**TASK**
In the entries that follow, find the line containing "D2: diode 1N4007" and the line containing "D5: diode 1N4148", then retype exactly the lines from the first through the second, pictures excluded.
BEGIN PROVIDED DATA
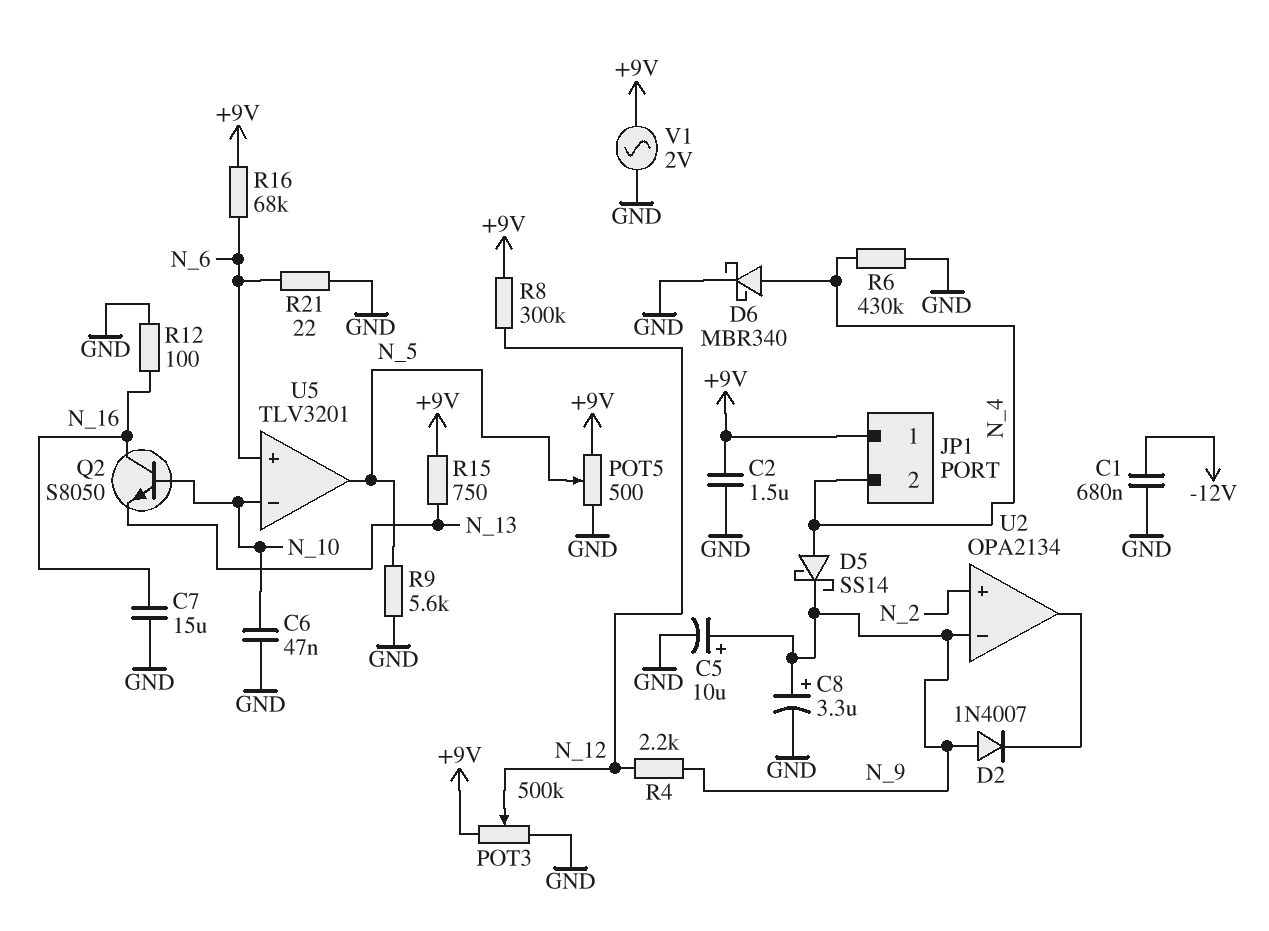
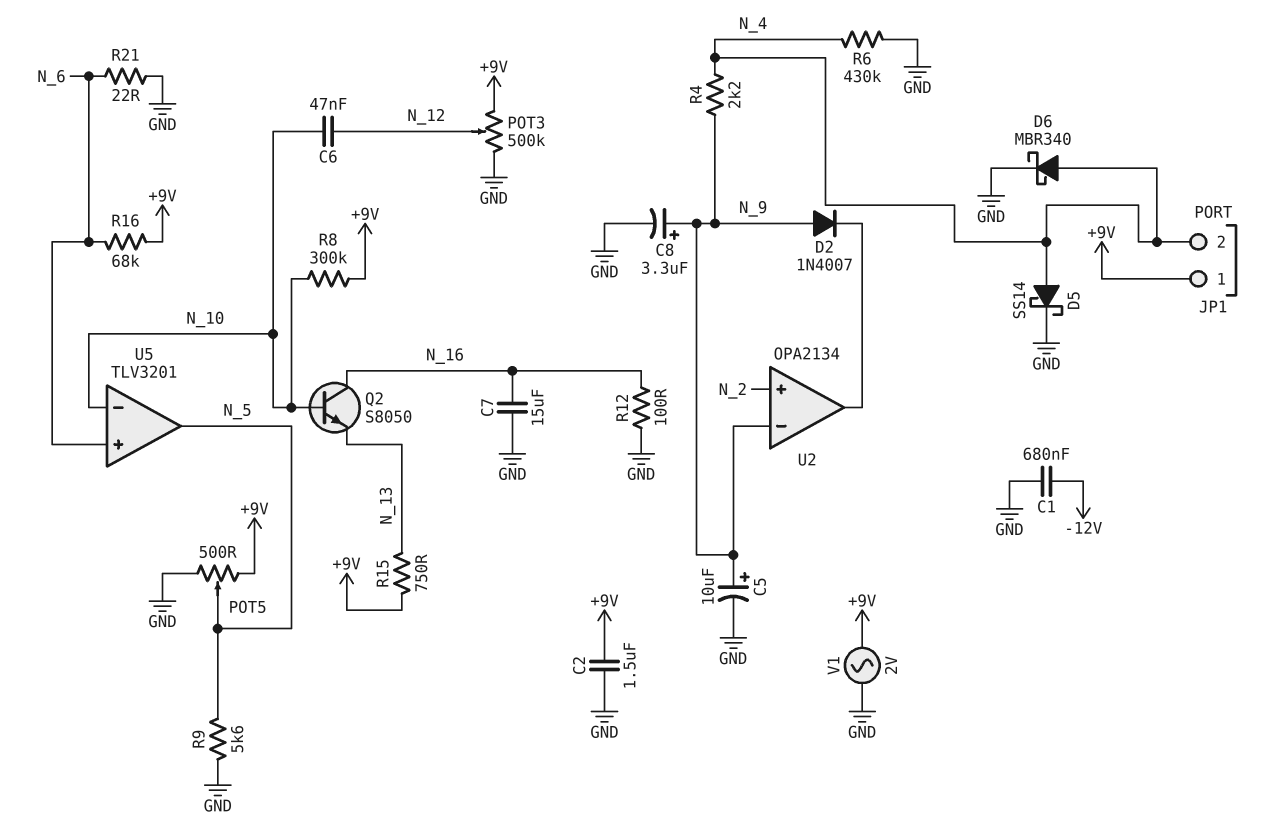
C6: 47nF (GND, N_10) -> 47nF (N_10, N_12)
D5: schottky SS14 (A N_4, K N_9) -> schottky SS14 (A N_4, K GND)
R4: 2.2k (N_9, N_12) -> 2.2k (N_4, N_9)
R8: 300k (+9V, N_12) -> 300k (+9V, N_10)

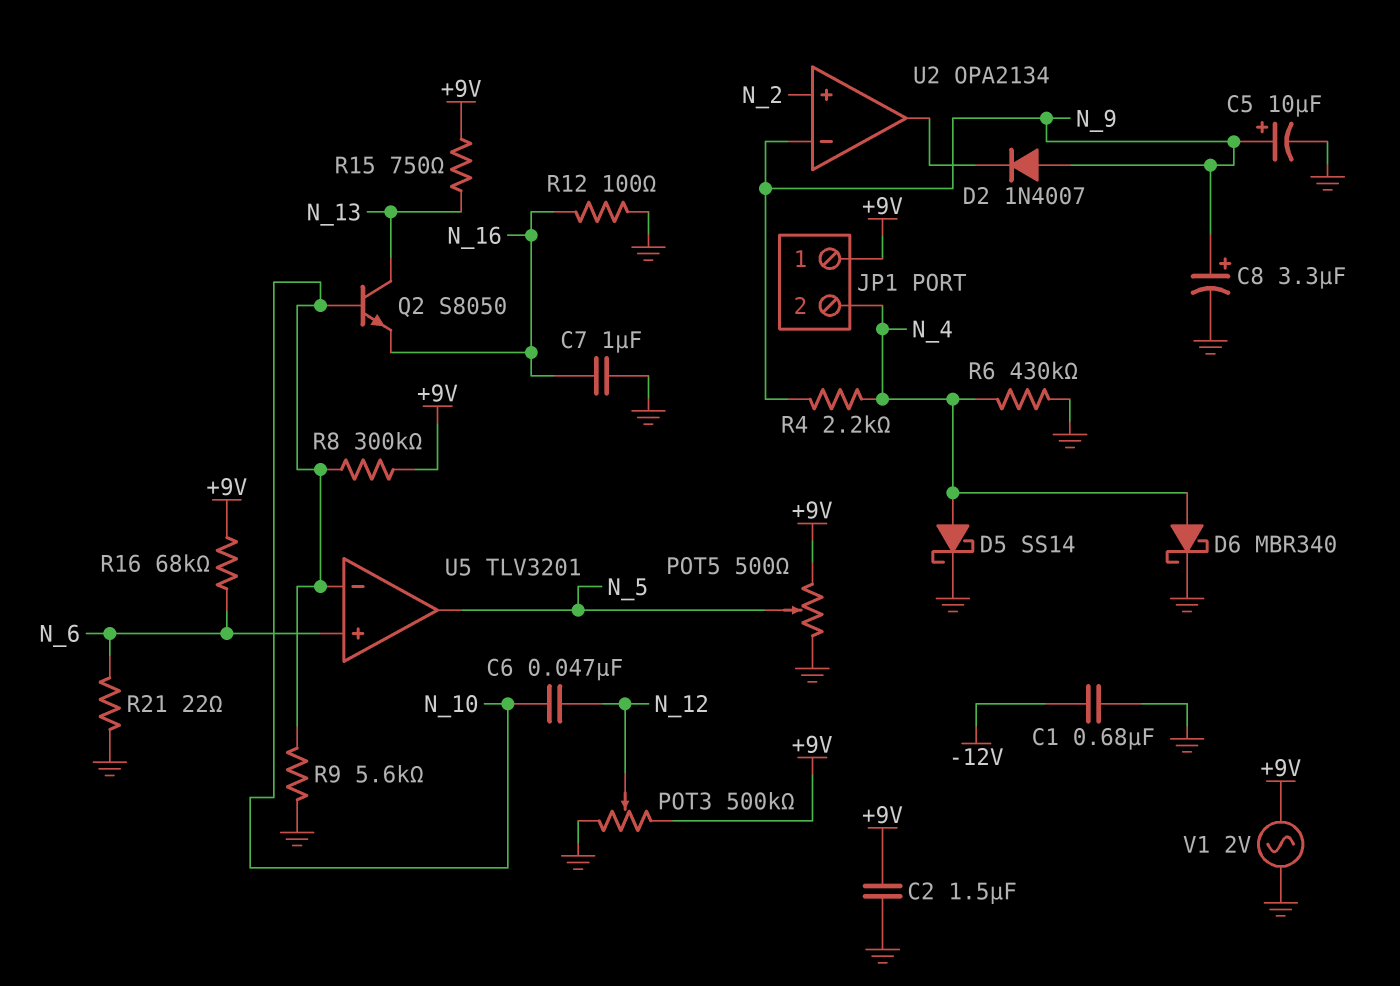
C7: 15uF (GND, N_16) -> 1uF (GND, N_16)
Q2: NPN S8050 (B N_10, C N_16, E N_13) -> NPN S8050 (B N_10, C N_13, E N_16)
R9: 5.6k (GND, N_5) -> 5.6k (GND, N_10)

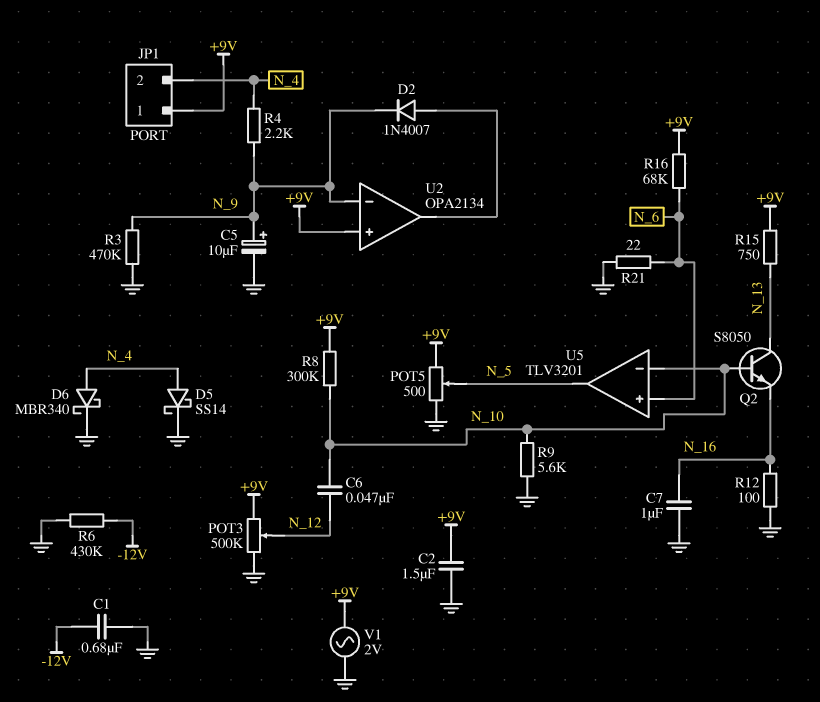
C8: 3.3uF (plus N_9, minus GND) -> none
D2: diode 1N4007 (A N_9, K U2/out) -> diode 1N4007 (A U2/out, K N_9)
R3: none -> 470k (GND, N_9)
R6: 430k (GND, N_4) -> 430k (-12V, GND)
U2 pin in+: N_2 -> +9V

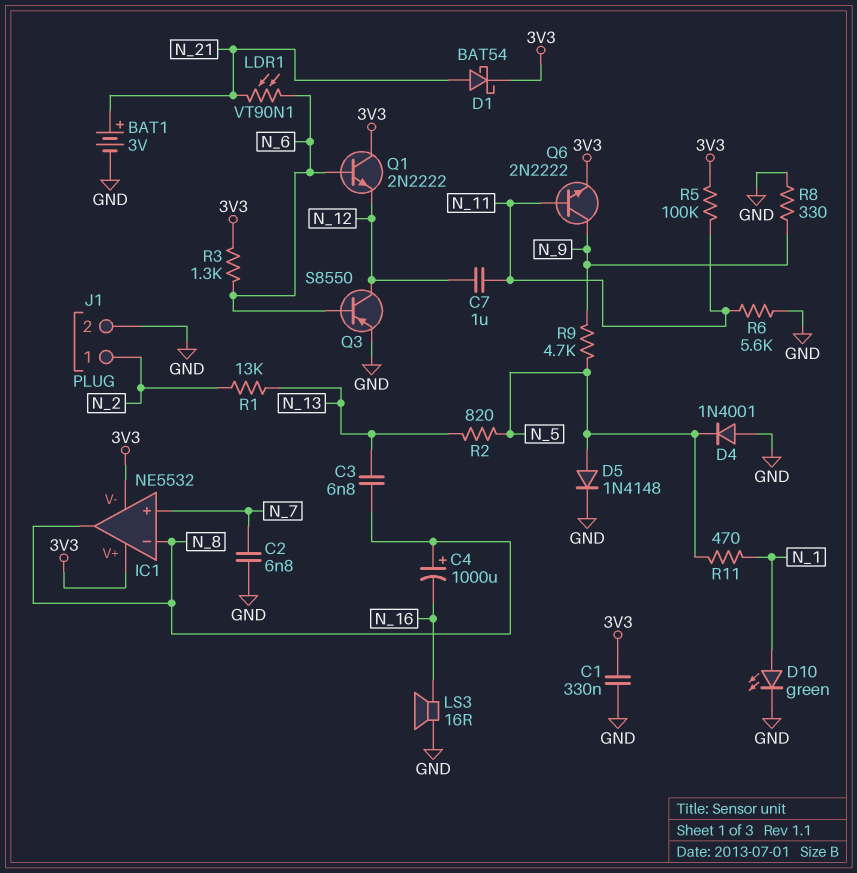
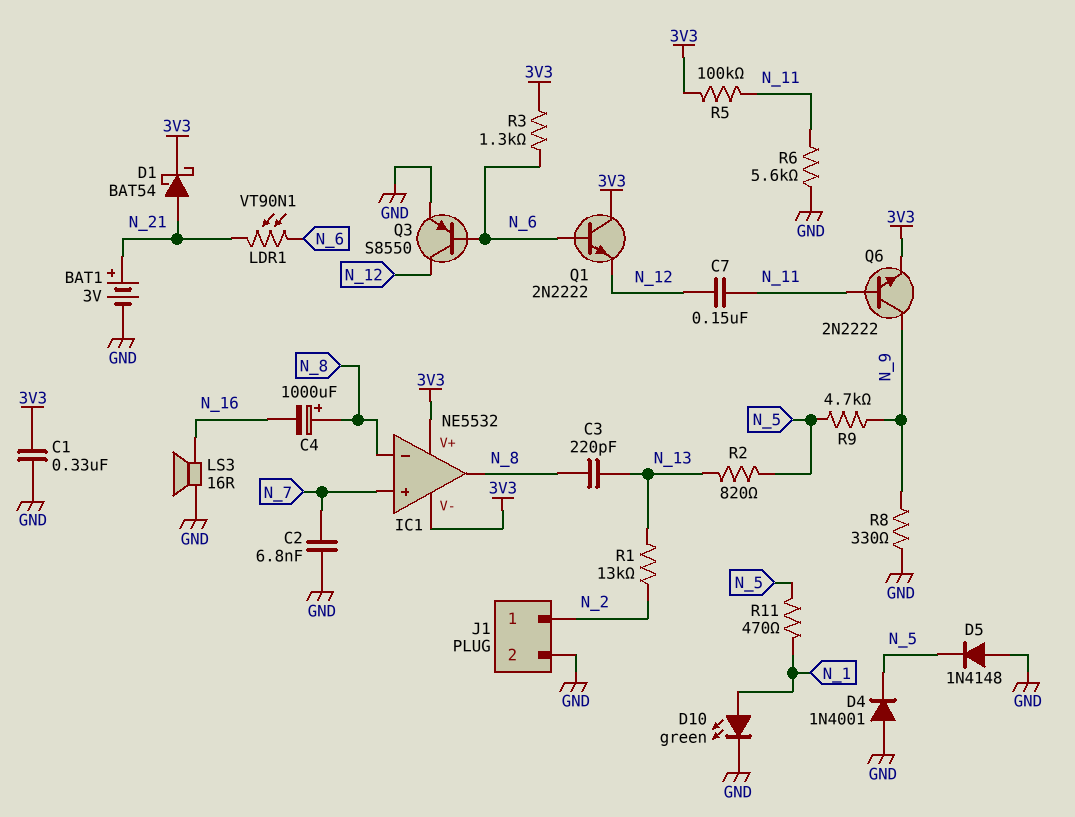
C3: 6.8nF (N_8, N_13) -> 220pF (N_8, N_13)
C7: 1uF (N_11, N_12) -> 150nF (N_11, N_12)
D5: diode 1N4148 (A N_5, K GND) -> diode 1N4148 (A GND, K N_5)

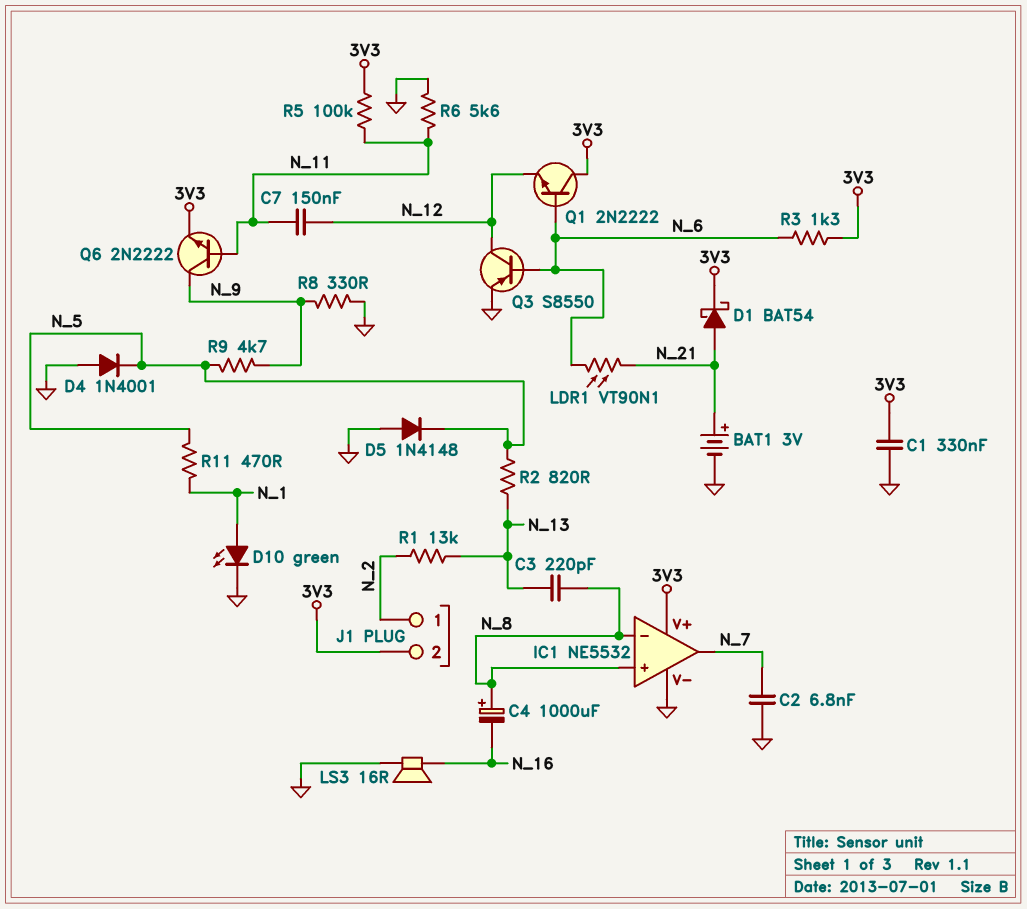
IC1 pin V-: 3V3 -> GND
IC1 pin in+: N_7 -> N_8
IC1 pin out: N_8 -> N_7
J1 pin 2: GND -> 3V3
END PROVIDED DATA
**ANSWER TO THIS TASK**
D2: diode 1N4007 (A N_9, K U2/out) -> diode 1N4007 (A U2/out, K N_9)
R3: none -> 470k (GND, N_9)
R6: 430k (GND, N_4) -> 430k (-12V, GND)
U2 pin in+: N_2 -> +9V

C3: 6.8nF (N_8, N_13) -> 220pF (N_8, N_13)
C7: 1uF (N_11, N_12) -> 150nF (N_11, N_12)
D5: diode 1N4148 (A N_5, K GND) -> diode 1N4148 (A GND, K N_5)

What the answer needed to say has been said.